§ **What to produce**: Convert the rows below into a Markdown table with two columns, Number and Line, beginning at the line that contains "green square: moved 3 px left, 22" and stopping after the line that contains "green square: moved 1 px left, 1 px up". Leave the pictures and any blank lines out of the table.

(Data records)
• • • • •

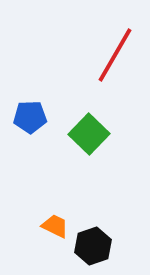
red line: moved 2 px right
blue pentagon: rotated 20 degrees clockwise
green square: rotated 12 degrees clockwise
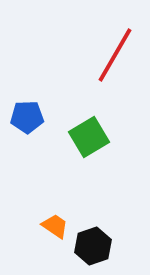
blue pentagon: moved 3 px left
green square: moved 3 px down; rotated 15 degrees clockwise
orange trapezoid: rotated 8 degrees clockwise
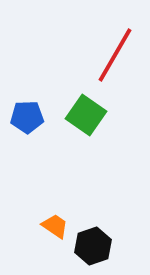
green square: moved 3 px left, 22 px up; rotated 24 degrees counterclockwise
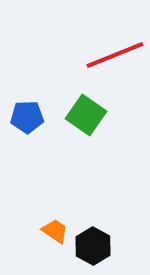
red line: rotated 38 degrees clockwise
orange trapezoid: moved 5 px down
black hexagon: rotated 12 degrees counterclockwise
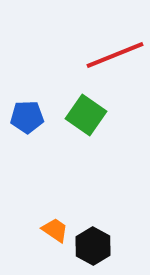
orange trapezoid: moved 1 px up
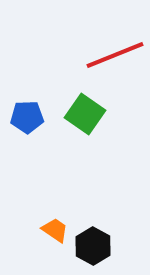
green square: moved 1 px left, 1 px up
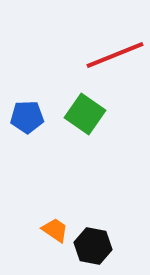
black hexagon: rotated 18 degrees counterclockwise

• • • • •

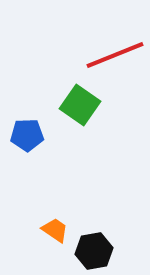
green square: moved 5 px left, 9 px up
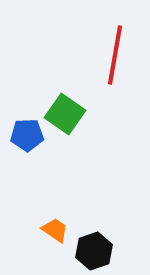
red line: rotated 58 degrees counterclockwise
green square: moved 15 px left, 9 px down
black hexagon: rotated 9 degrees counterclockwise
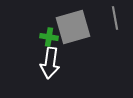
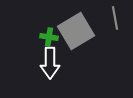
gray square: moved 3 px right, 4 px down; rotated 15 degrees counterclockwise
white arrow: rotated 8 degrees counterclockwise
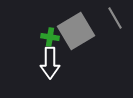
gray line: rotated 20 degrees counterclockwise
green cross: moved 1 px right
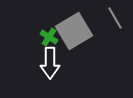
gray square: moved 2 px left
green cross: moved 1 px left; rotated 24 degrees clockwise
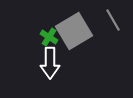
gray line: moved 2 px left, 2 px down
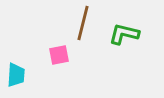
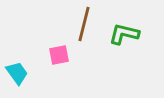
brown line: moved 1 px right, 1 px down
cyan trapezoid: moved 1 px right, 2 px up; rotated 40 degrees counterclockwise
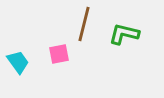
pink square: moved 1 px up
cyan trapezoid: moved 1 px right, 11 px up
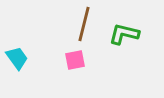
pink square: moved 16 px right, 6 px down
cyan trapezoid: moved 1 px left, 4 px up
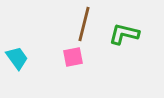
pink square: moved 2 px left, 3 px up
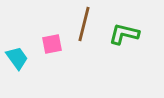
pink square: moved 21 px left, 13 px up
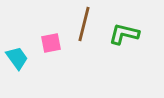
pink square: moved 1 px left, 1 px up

• • • • •

§ **Worked solution**:
| Number | Line |
|---|---|
| 1 | green square: moved 3 px left, 22 px up; rotated 24 degrees counterclockwise |
| 2 | red line: rotated 38 degrees clockwise |
| 3 | orange trapezoid: moved 5 px down |
| 4 | black hexagon: rotated 12 degrees counterclockwise |
| 5 | orange trapezoid: moved 1 px up |
| 6 | green square: moved 1 px left, 1 px up |